Segment Open

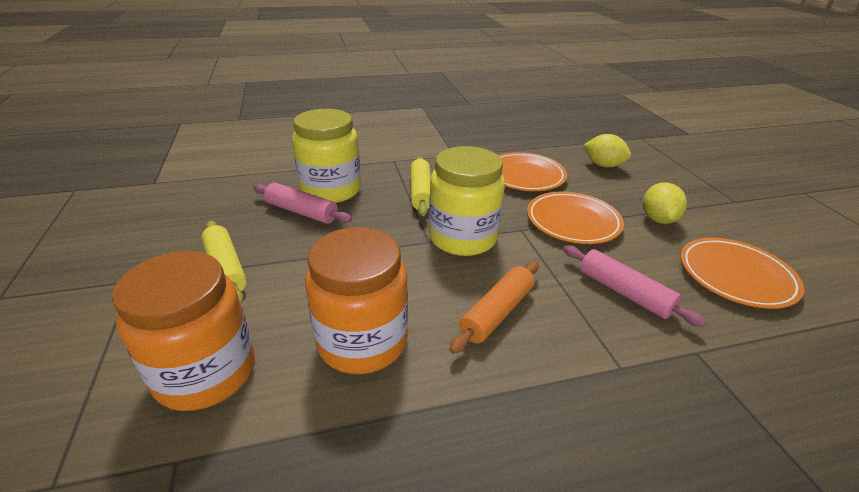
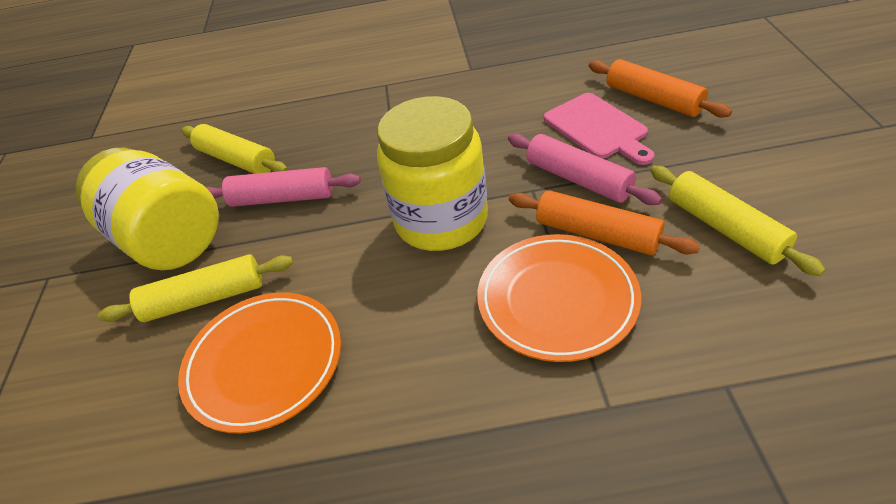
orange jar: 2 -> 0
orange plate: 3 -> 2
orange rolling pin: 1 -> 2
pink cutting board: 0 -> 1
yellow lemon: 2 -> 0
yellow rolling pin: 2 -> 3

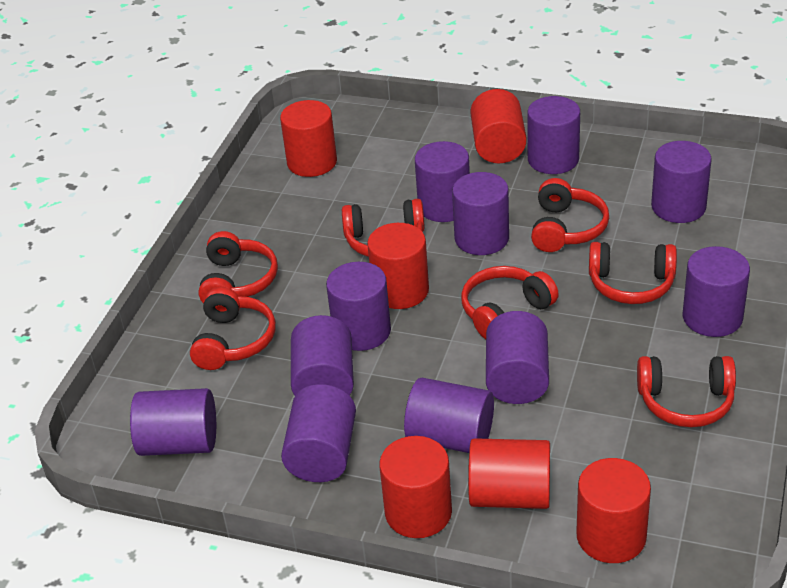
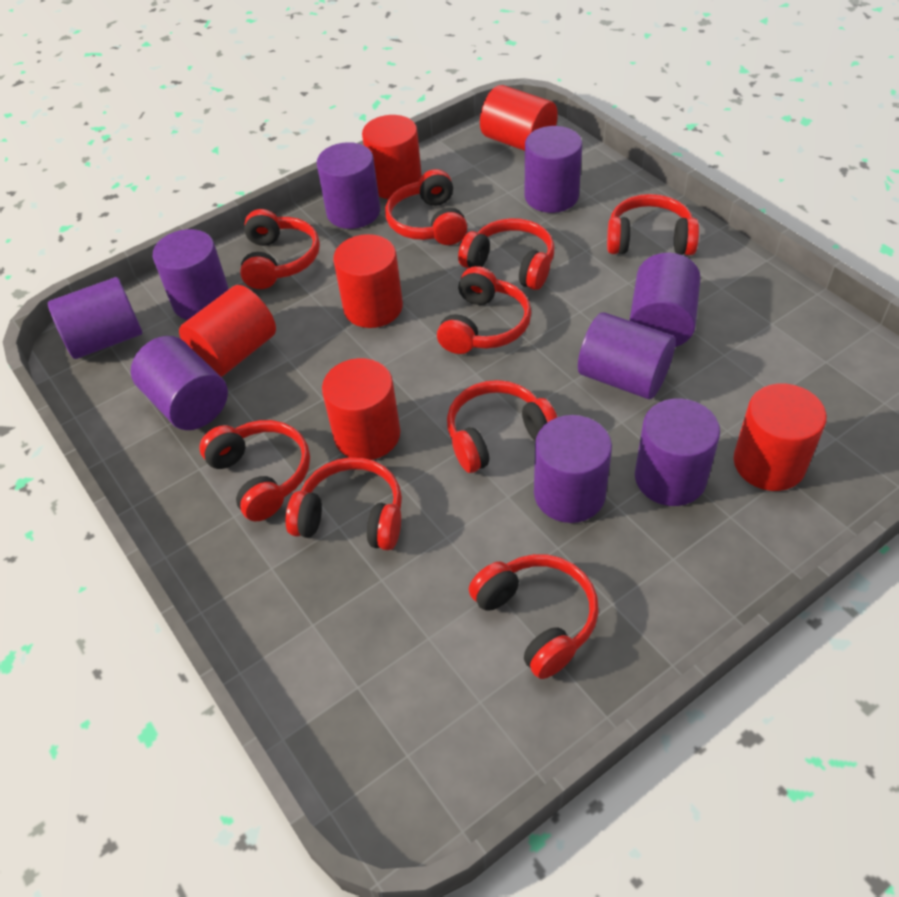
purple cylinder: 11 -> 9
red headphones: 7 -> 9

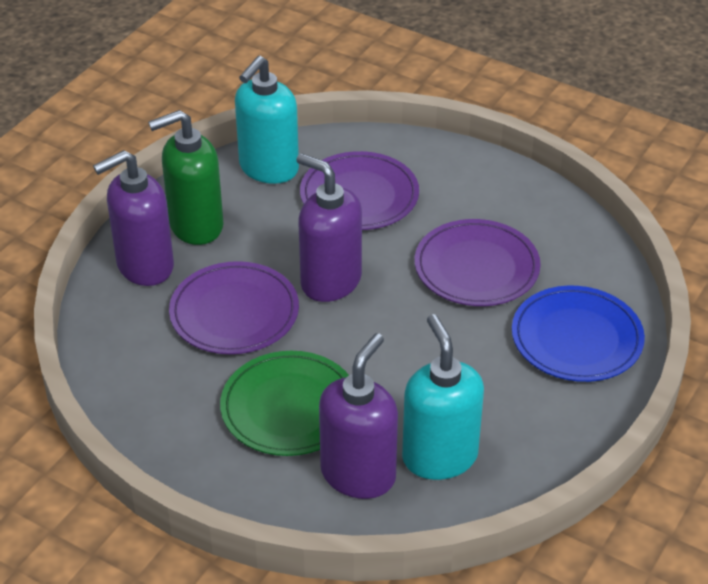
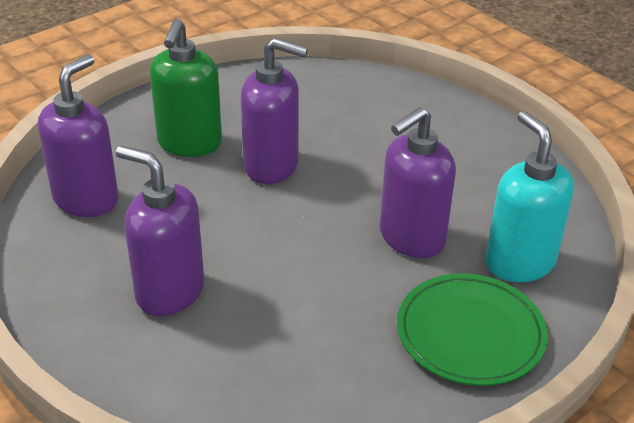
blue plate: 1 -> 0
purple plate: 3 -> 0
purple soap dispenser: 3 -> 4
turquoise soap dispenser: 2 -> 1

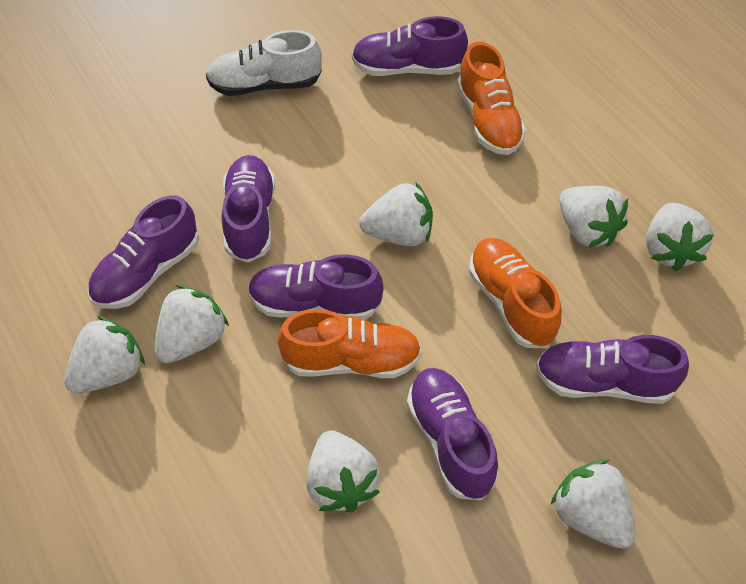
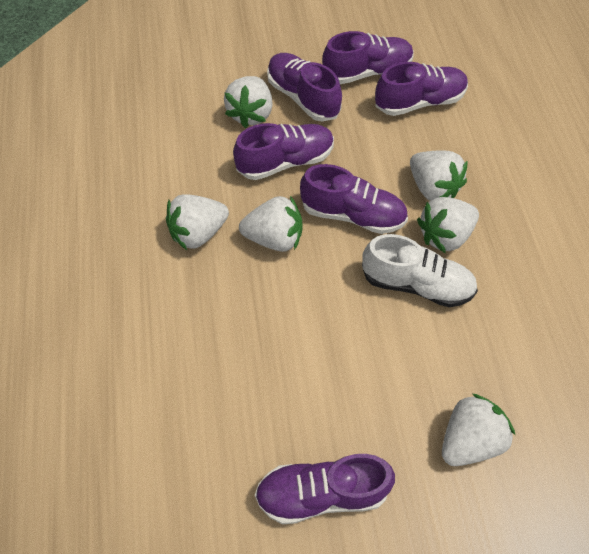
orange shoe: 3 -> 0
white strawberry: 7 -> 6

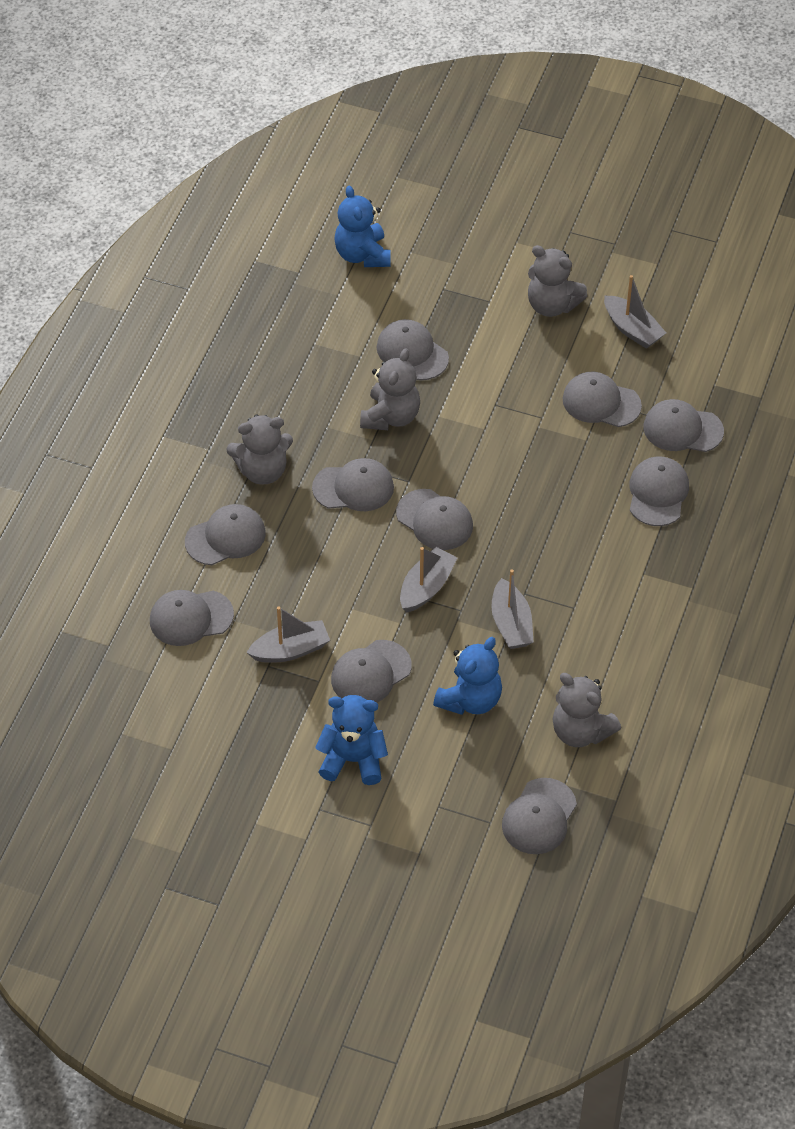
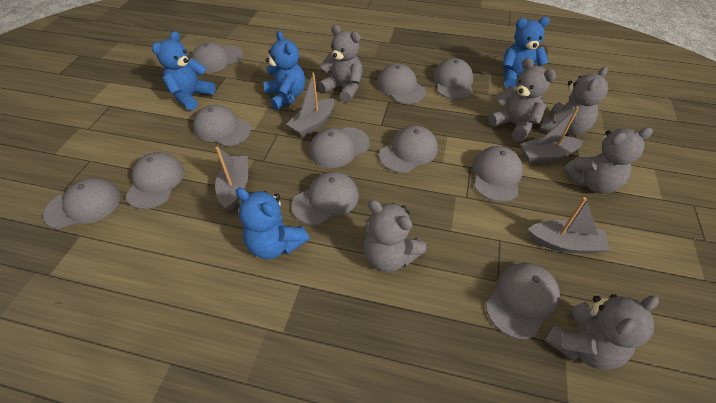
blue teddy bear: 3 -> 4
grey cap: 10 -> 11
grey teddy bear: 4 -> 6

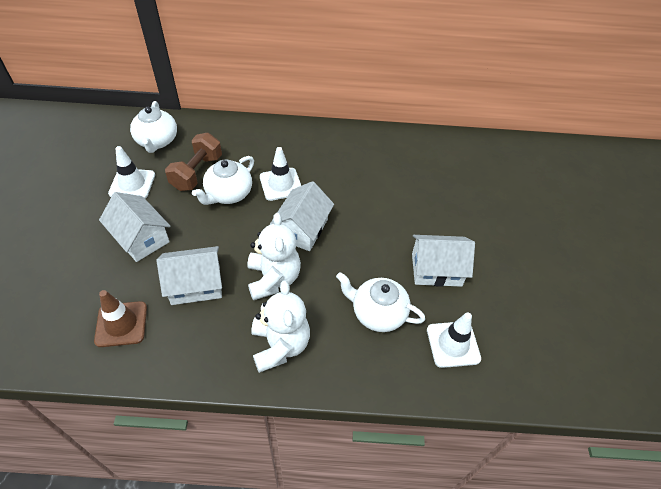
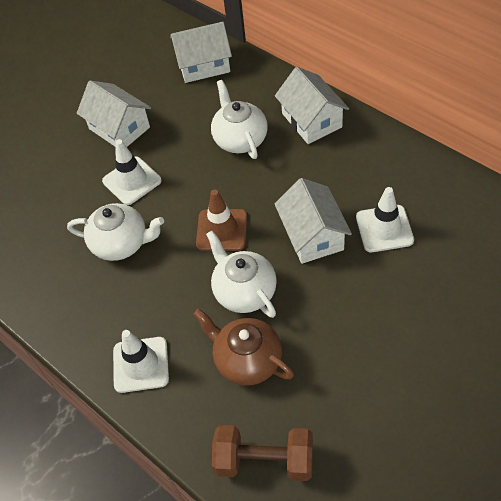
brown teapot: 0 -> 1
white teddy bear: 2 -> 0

Segment Closed

### PROBLEM REQUIREMENTS
Collect each line above holding the string "white".

### OUTPUT OF THE TASK
white strawberry: 7 -> 6
white teddy bear: 2 -> 0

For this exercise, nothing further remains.